Your answer must be the full listing, reproduced word for word.

SOURCE DATA
Content starts

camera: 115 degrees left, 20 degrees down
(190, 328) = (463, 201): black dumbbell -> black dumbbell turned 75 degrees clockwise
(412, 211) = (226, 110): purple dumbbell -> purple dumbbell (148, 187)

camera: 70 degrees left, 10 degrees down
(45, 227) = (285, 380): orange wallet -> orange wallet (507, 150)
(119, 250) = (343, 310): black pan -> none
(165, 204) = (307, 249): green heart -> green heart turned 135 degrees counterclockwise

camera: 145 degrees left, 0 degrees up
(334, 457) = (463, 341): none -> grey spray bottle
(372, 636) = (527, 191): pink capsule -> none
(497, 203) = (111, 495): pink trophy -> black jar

Content ends

TASK ANSWER
camera: 115 degrees left, 20 degrees down
(190, 328) = (463, 201): black dumbbell -> black dumbbell turned 75 degrees clockwise
(412, 211) = (226, 110): purple dumbbell -> purple dumbbell (148, 187)

camera: 70 degrees left, 10 degrees down
(45, 227) = (285, 380): orange wallet -> orange wallet (507, 150)
(119, 250) = (343, 310): black pan -> none
(165, 204) = (307, 249): green heart -> green heart turned 135 degrees counterclockwise

camera: 145 degrees left, 0 degrees up
(334, 457) = (463, 341): none -> grey spray bottle
(372, 636) = (527, 191): pink capsule -> none
(497, 203) = (111, 495): pink trophy -> black jar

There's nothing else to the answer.